### WORK ORDER
With the images removed, write out every line below exactly.

======== INPUT RECORDS

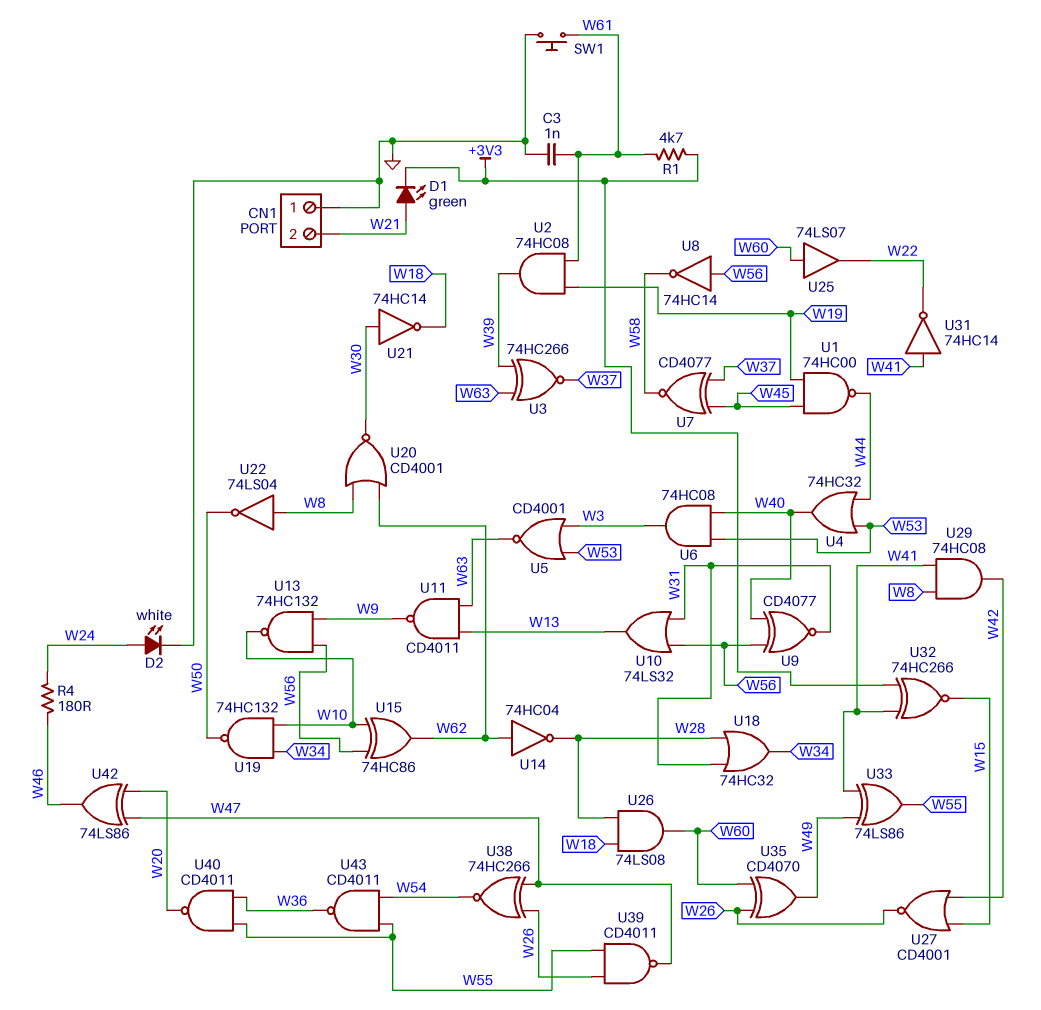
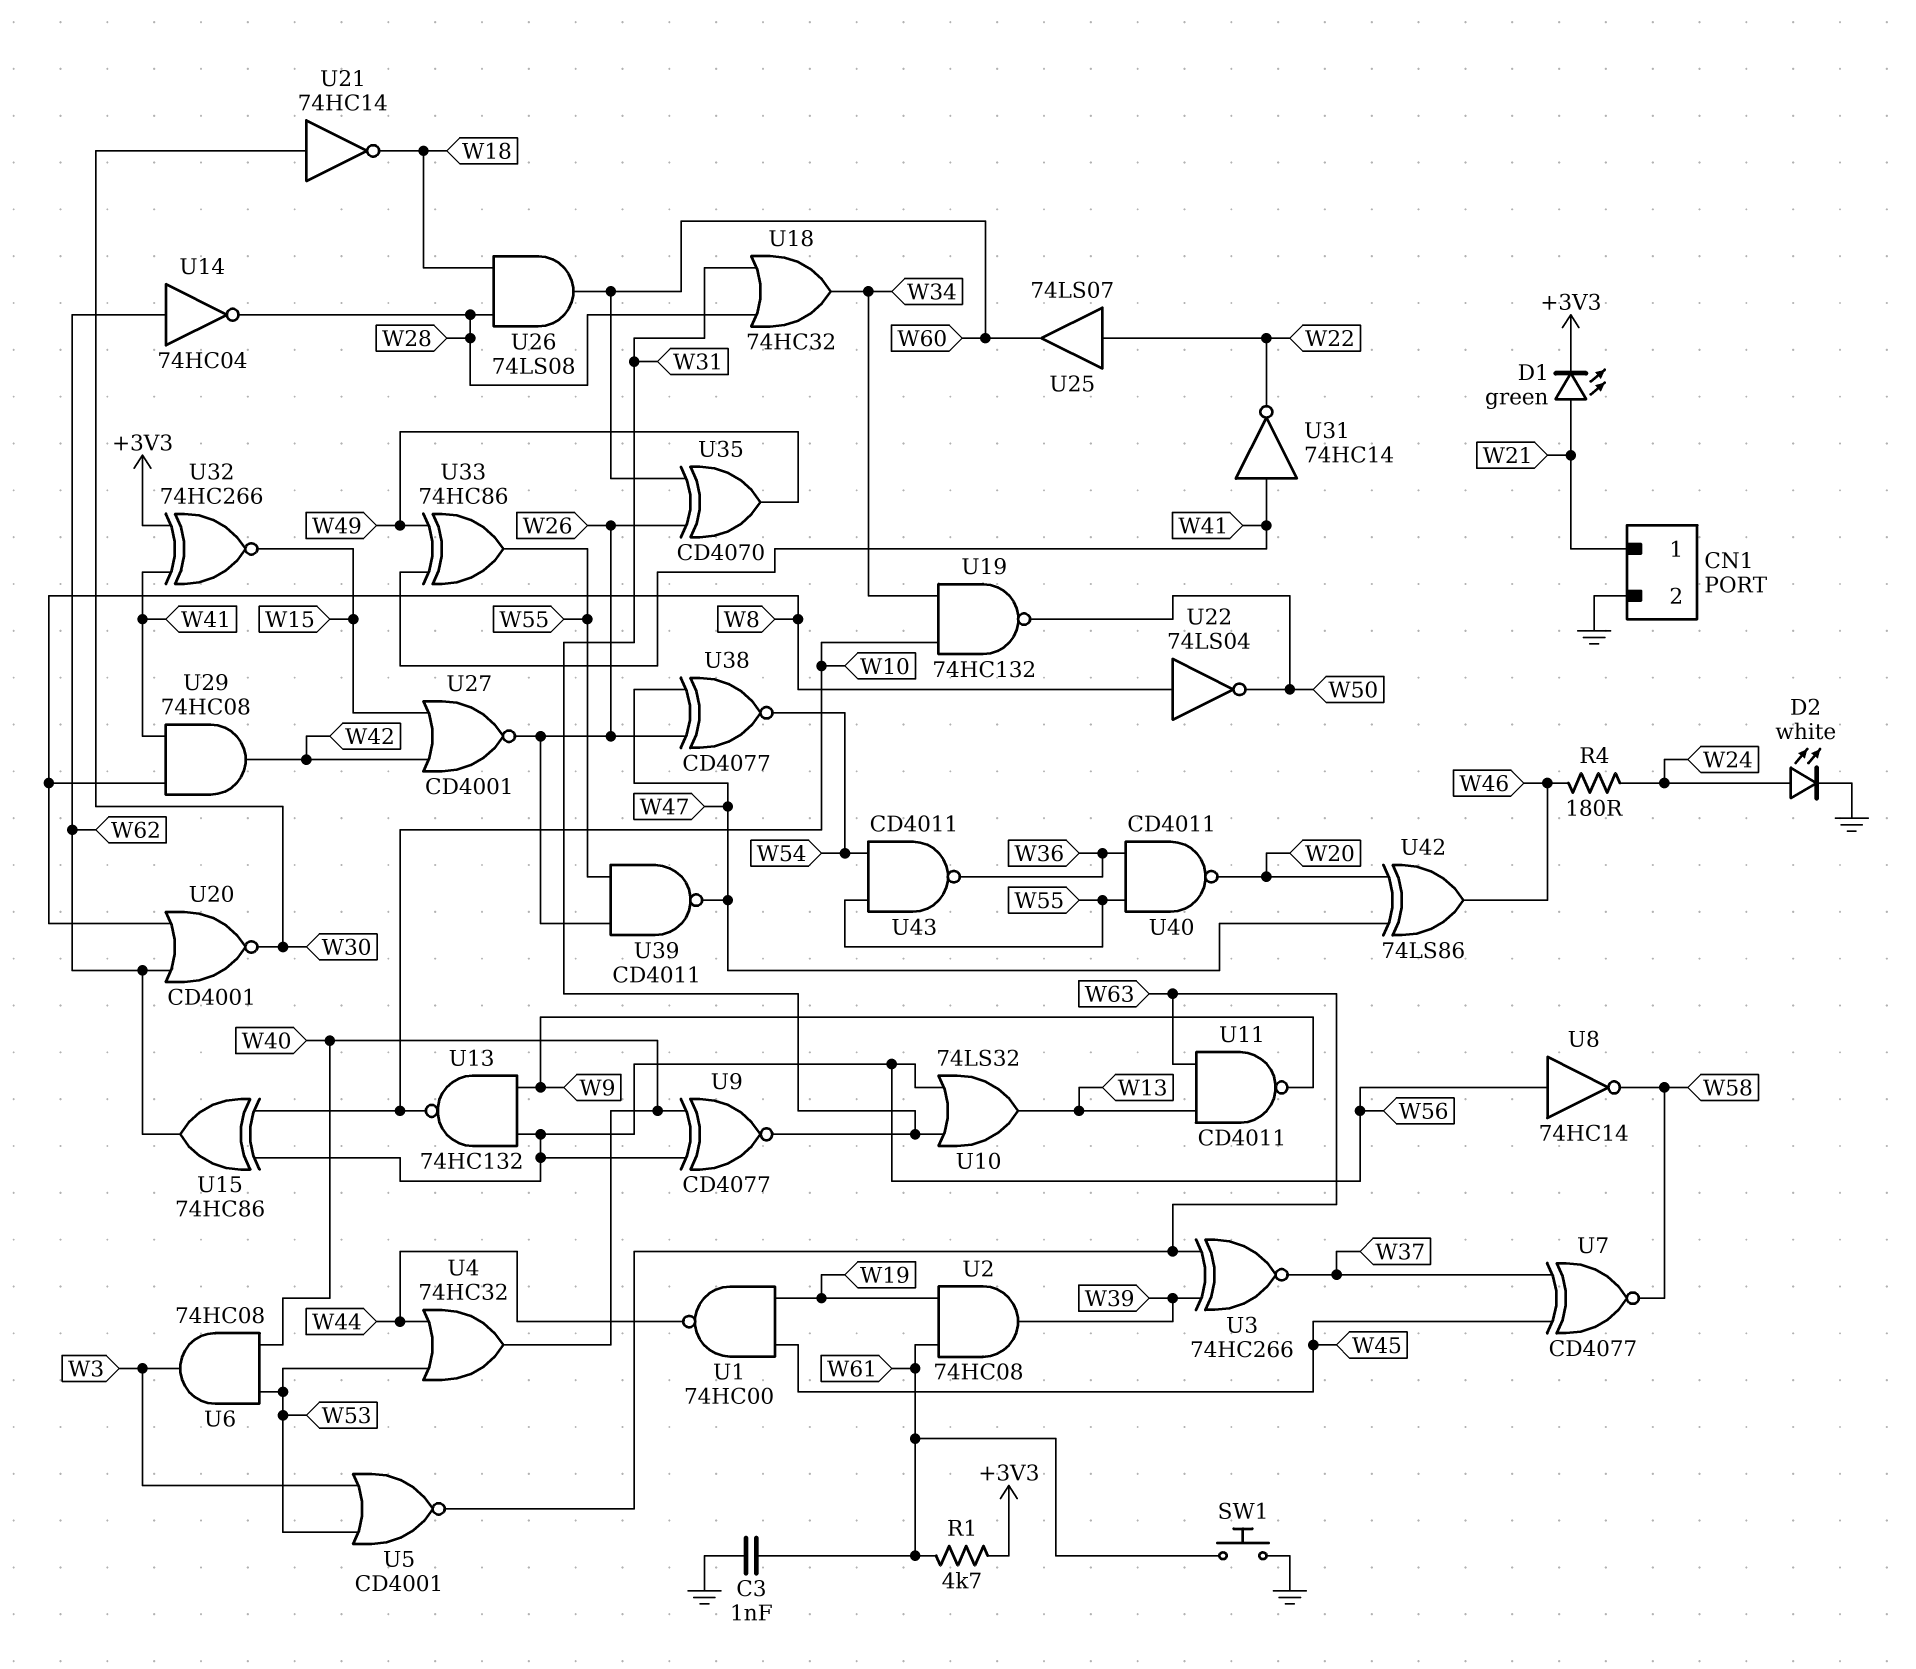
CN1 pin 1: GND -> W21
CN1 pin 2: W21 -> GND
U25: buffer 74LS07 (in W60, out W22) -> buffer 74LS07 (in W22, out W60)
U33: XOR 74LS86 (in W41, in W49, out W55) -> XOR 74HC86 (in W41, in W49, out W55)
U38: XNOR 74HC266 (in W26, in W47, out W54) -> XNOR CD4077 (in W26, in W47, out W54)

================

### PROBLEM SOLUTION
CN1 pin 1: GND -> W21
CN1 pin 2: W21 -> GND
U25: buffer 74LS07 (in W60, out W22) -> buffer 74LS07 (in W22, out W60)
U33: XOR 74LS86 (in W41, in W49, out W55) -> XOR 74HC86 (in W41, in W49, out W55)
U38: XNOR 74HC266 (in W26, in W47, out W54) -> XNOR CD4077 (in W26, in W47, out W54)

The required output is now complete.